WHAT YOU ARE ASKED TO DO: Without changing a word, return the listing below, minus its images.

GIVEN ENTRIES:
+===+
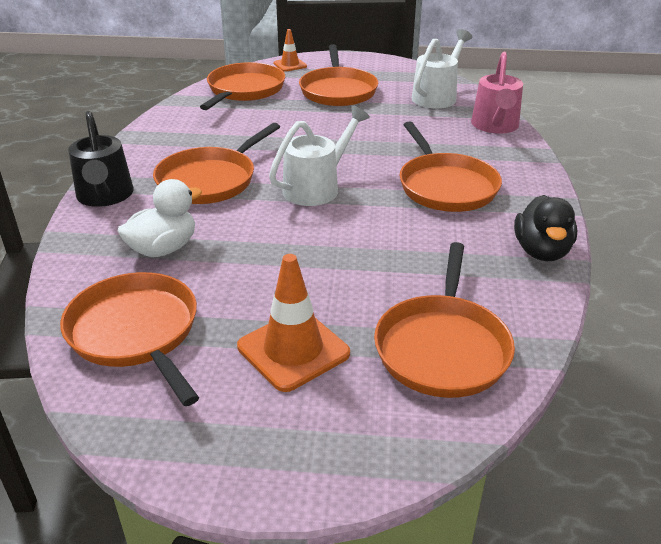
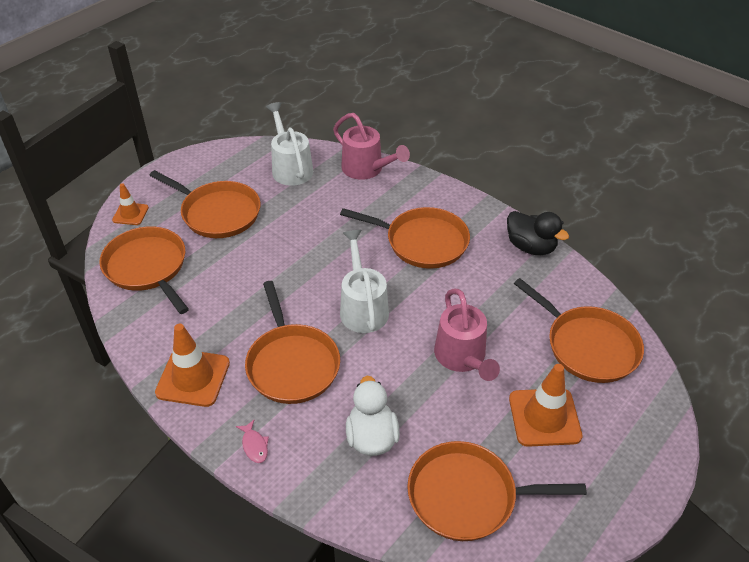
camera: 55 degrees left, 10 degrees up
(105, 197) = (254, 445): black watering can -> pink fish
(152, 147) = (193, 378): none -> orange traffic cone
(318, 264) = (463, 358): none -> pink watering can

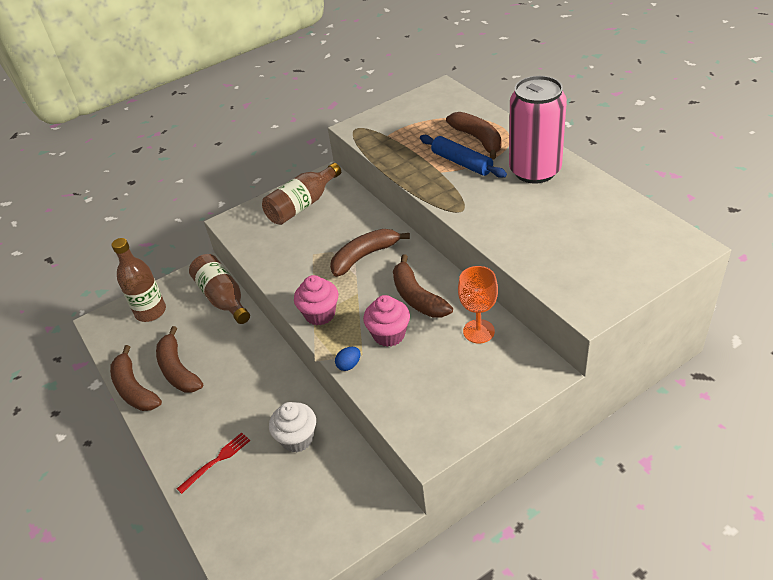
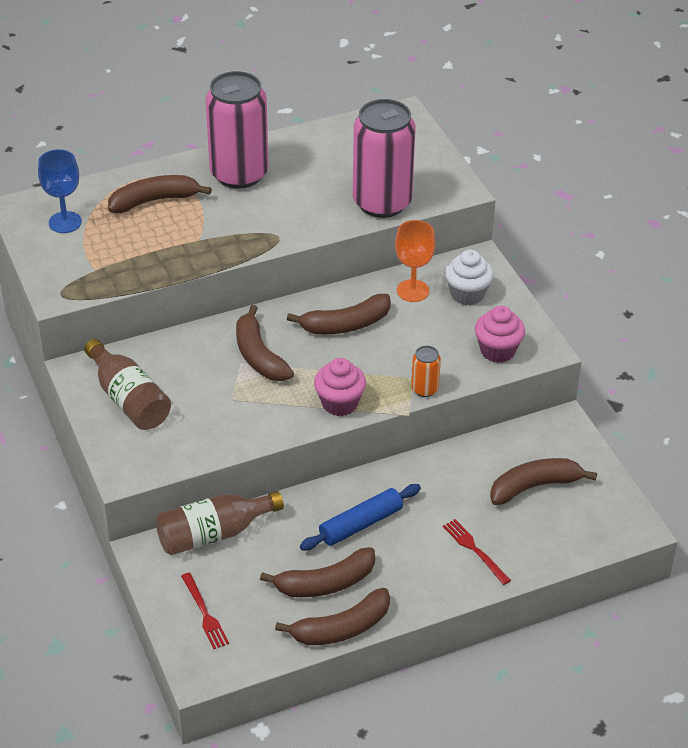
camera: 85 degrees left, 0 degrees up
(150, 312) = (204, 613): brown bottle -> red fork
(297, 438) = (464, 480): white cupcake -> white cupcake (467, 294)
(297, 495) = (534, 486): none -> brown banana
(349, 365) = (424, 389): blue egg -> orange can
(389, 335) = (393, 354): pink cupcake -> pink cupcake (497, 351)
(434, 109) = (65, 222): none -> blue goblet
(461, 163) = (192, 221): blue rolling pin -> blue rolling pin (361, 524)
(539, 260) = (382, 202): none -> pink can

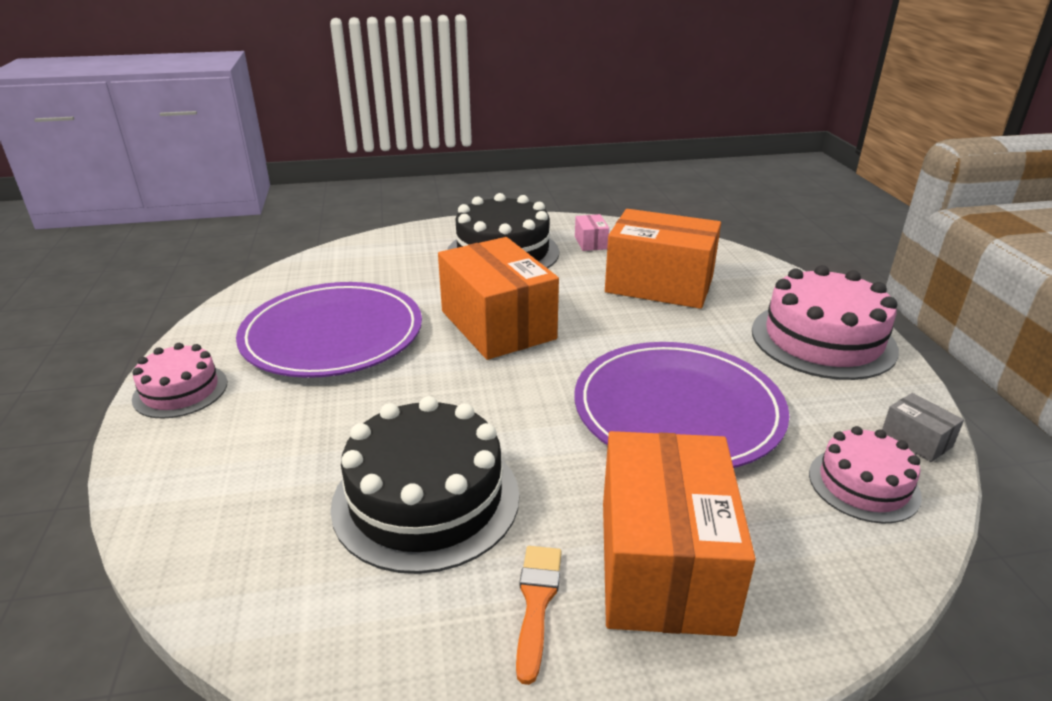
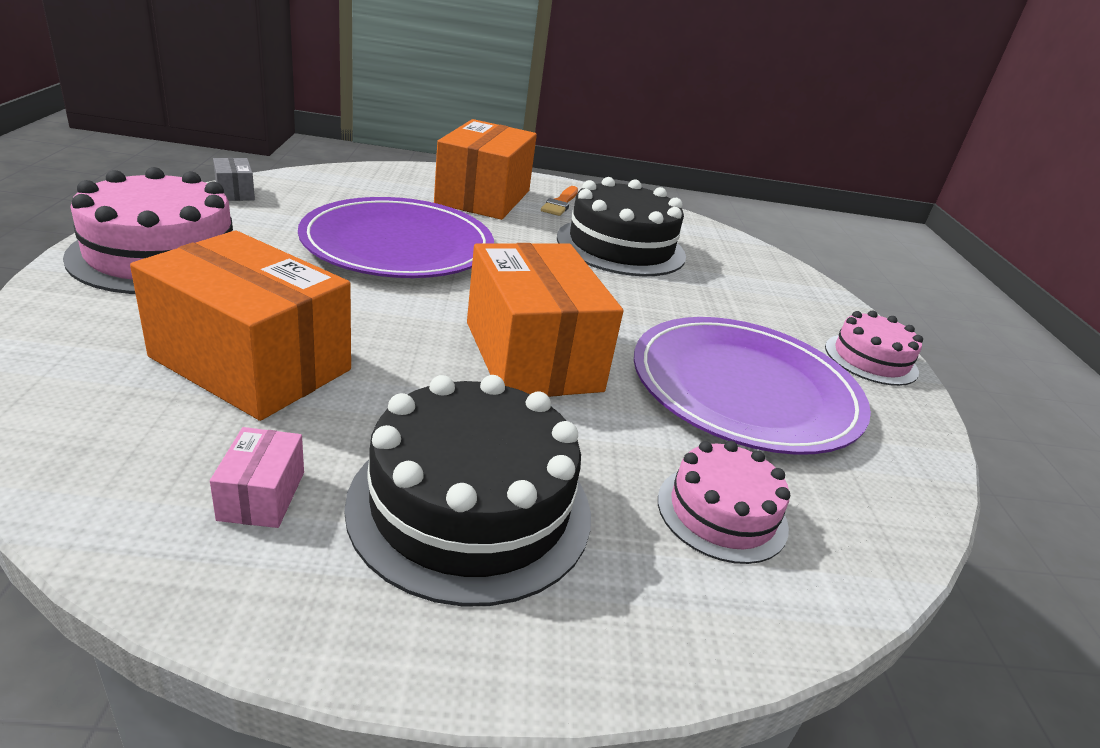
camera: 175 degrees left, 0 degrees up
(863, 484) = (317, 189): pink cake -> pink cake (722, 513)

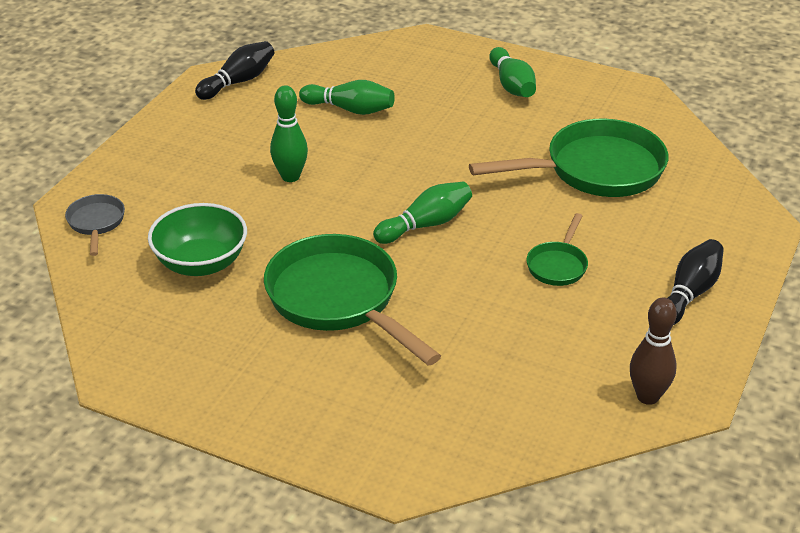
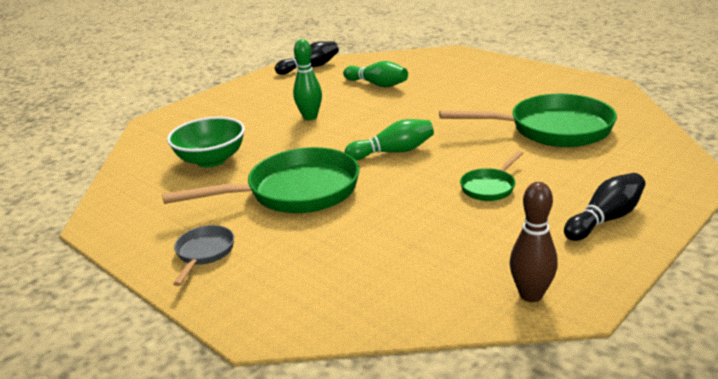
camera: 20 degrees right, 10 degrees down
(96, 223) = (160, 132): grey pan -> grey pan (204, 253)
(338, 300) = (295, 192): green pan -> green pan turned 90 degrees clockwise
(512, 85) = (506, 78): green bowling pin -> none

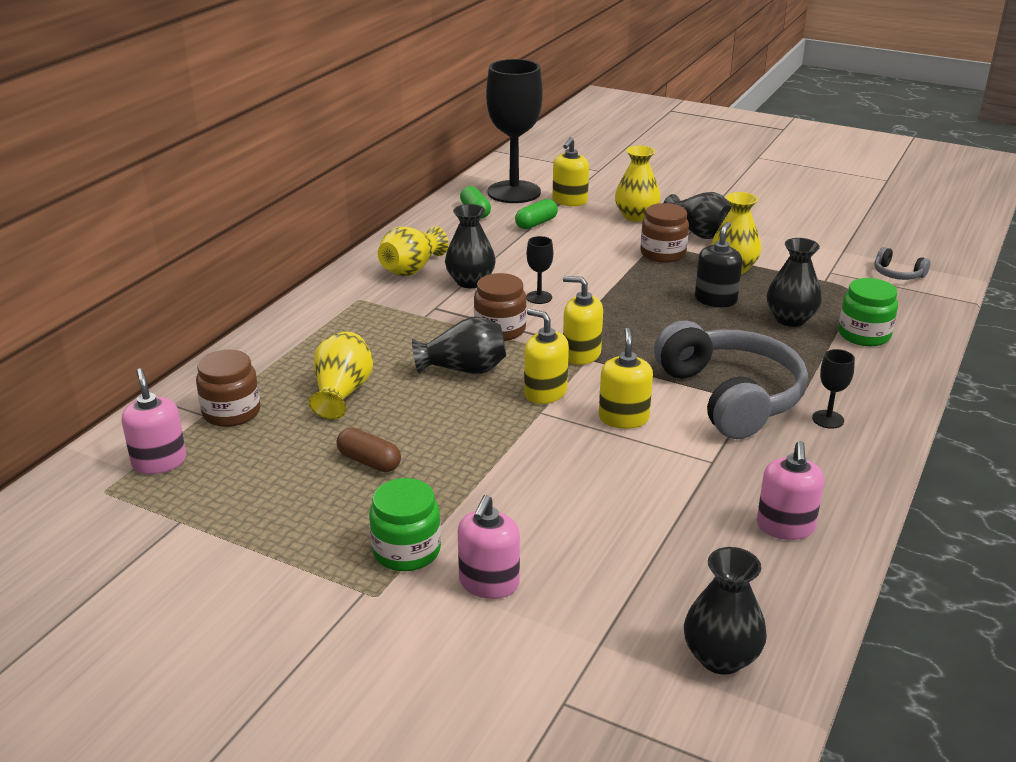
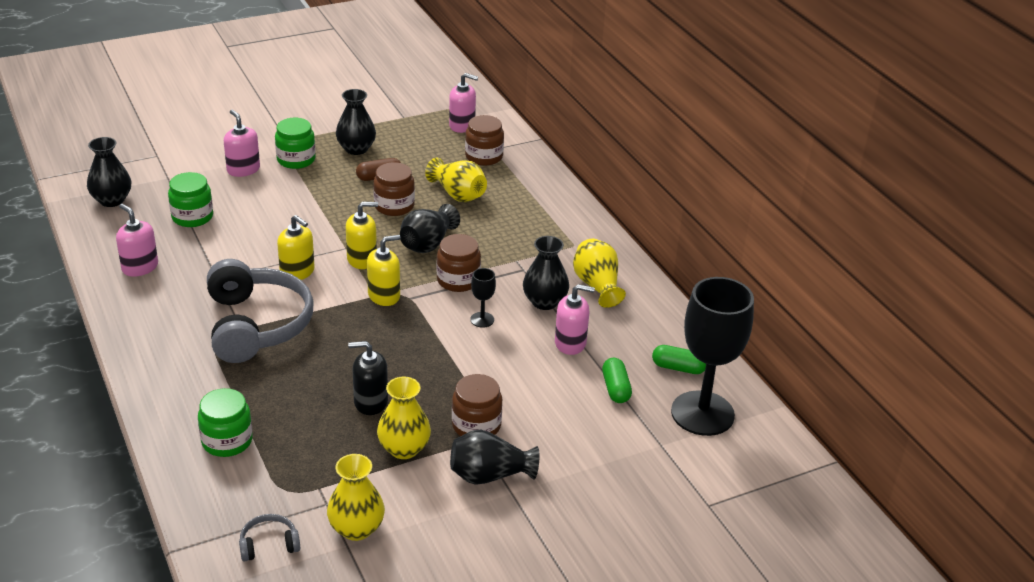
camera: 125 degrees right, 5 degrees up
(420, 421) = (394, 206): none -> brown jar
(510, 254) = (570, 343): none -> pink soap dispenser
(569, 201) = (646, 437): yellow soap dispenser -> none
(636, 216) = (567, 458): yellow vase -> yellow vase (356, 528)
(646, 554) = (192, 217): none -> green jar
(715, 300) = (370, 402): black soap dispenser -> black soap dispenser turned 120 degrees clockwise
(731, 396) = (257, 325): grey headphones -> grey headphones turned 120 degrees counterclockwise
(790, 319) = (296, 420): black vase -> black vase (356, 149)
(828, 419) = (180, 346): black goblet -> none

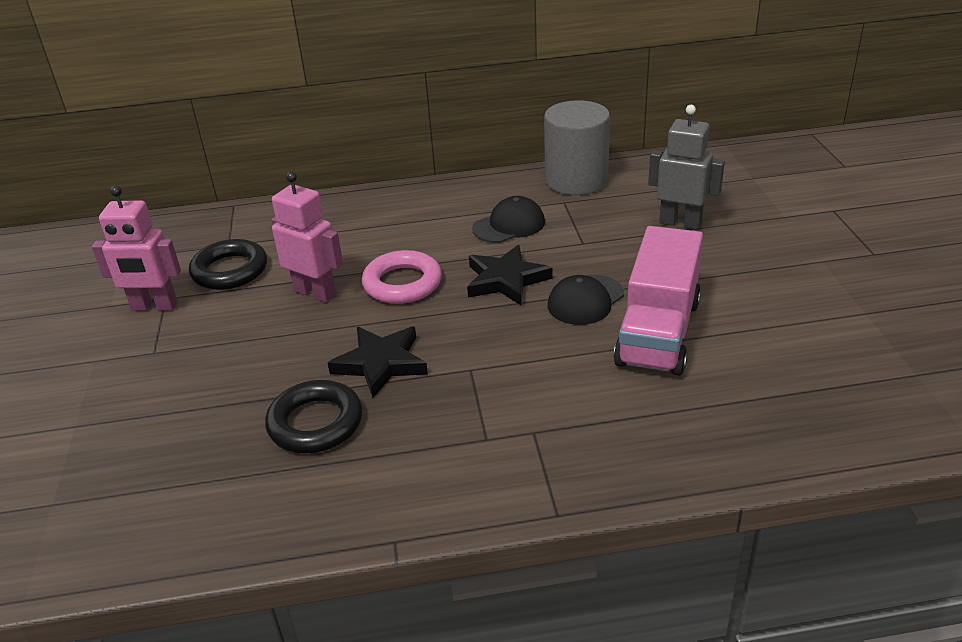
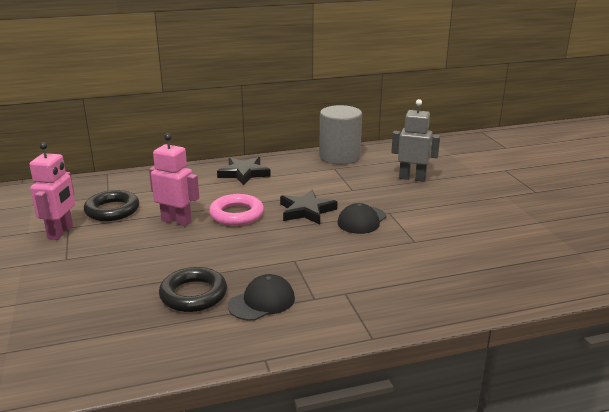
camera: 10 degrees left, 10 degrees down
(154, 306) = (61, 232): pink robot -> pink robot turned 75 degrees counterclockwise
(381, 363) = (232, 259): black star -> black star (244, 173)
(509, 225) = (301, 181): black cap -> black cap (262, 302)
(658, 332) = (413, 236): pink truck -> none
+===+
THE COMPLETED TASK:
camera: 55 degrees left, 10 degrees up
(105, 197) = (254, 445): black watering can -> pink fish
(152, 147) = (193, 378): none -> orange traffic cone
(318, 264) = (463, 358): none -> pink watering can

camera: 85 degrees left, 0 degrees up
(150, 312) = (204, 613): brown bottle -> red fork
(297, 438) = (464, 480): white cupcake -> white cupcake (467, 294)
(297, 495) = (534, 486): none -> brown banana
(349, 365) = (424, 389): blue egg -> orange can
(389, 335) = (393, 354): pink cupcake -> pink cupcake (497, 351)
(434, 109) = (65, 222): none -> blue goblet
(461, 163) = (192, 221): blue rolling pin -> blue rolling pin (361, 524)
(539, 260) = (382, 202): none -> pink can

camera: 175 degrees left, 0 degrees up
(863, 484) = (317, 189): pink cake -> pink cake (722, 513)

camera: 20 degrees right, 10 degrees down
(96, 223) = (160, 132): grey pan -> grey pan (204, 253)
(338, 300) = (295, 192): green pan -> green pan turned 90 degrees clockwise
(512, 85) = (506, 78): green bowling pin -> none

camera: 125 degrees right, 5 degrees up
(420, 421) = (394, 206): none -> brown jar
(510, 254) = (570, 343): none -> pink soap dispenser
(569, 201) = (646, 437): yellow soap dispenser -> none
(636, 216) = (567, 458): yellow vase -> yellow vase (356, 528)
(646, 554) = (192, 217): none -> green jar
(715, 300) = (370, 402): black soap dispenser -> black soap dispenser turned 120 degrees clockwise
(731, 396) = (257, 325): grey headphones -> grey headphones turned 120 degrees counterclockwise
(790, 319) = (296, 420): black vase -> black vase (356, 149)
(828, 419) = (180, 346): black goblet -> none

camera: 10 degrees left, 10 degrees down
(154, 306) = (61, 232): pink robot -> pink robot turned 75 degrees counterclockwise
(381, 363) = (232, 259): black star -> black star (244, 173)
(509, 225) = (301, 181): black cap -> black cap (262, 302)
(658, 332) = (413, 236): pink truck -> none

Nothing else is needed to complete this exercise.